┌────────

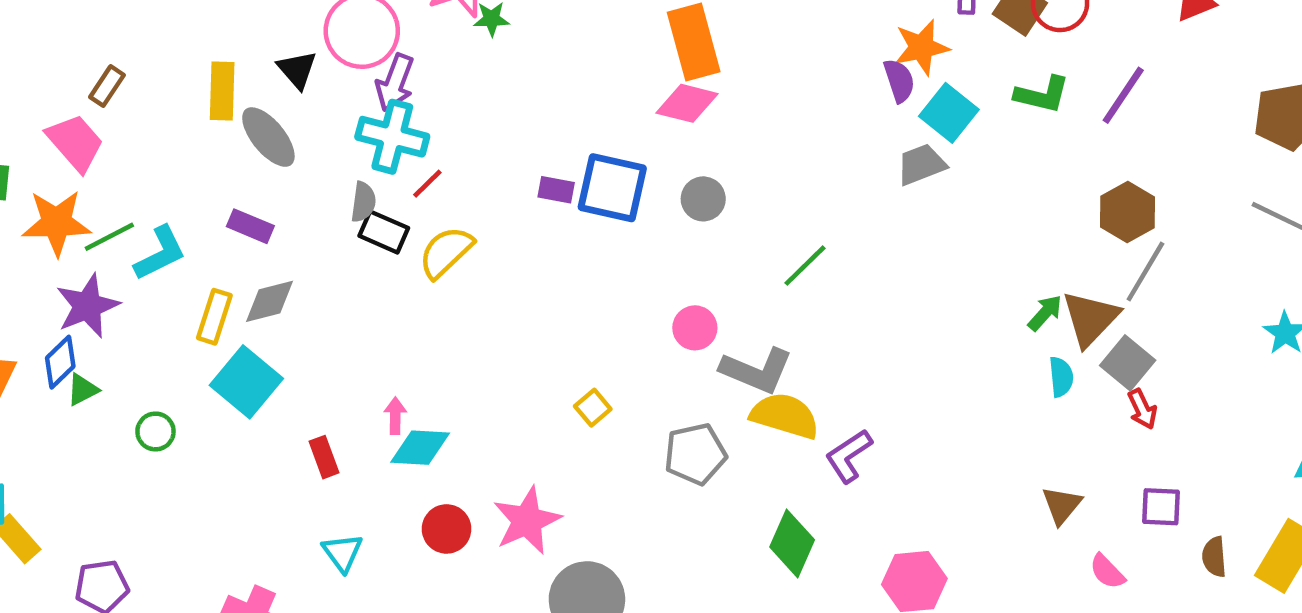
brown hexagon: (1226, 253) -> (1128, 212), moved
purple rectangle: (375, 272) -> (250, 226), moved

└────────
┌────────

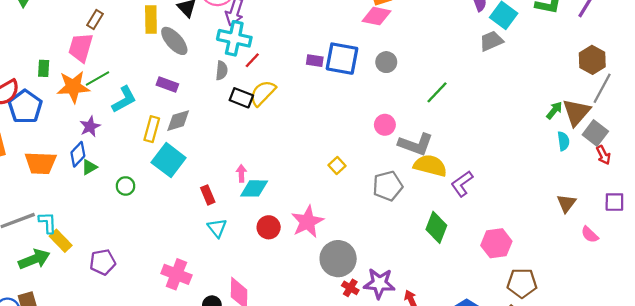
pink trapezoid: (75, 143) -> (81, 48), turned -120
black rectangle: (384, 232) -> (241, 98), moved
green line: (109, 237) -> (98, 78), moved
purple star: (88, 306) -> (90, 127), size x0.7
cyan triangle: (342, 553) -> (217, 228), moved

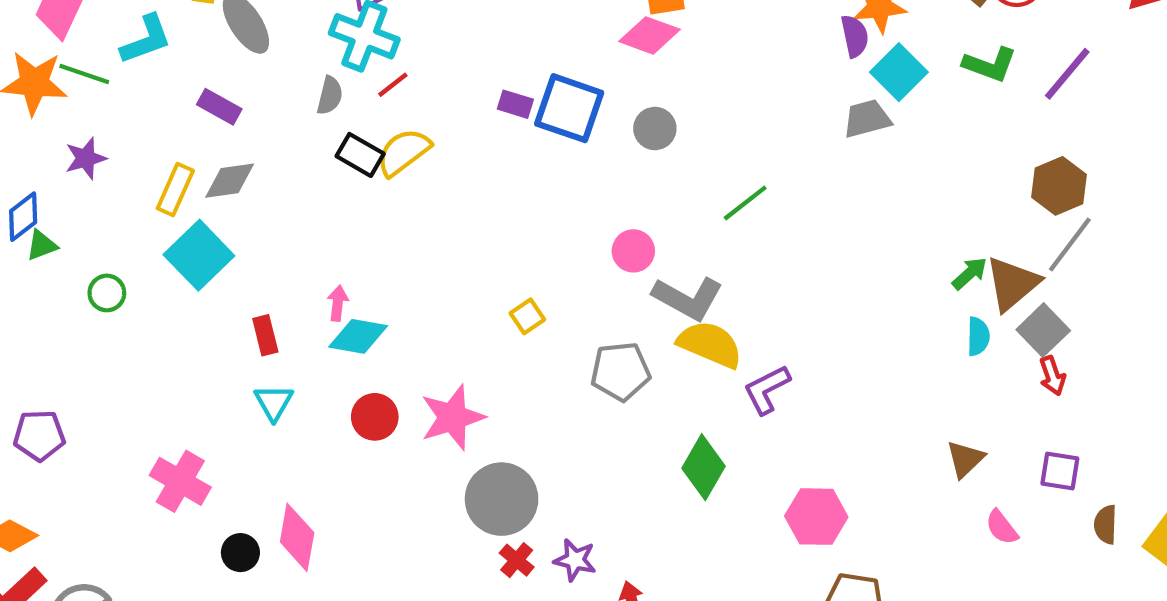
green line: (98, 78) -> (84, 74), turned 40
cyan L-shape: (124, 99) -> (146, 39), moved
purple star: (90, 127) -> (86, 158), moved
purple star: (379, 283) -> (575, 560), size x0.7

└────────

**WORK TO COMPLETE**
Leave the pictures out. Output, exactly, the lines of the material above starting at the line containing "black rectangle: (384, 232)" and ending at the line containing "purple star: (379, 283)".

**ANSWER TO THIS EXERCISE**
black rectangle: (384, 232) -> (241, 98), moved
green line: (109, 237) -> (98, 78), moved
purple star: (88, 306) -> (90, 127), size x0.7
cyan triangle: (342, 553) -> (217, 228), moved

green line: (98, 78) -> (84, 74), turned 40
cyan L-shape: (124, 99) -> (146, 39), moved
purple star: (90, 127) -> (86, 158), moved
purple star: (379, 283) -> (575, 560), size x0.7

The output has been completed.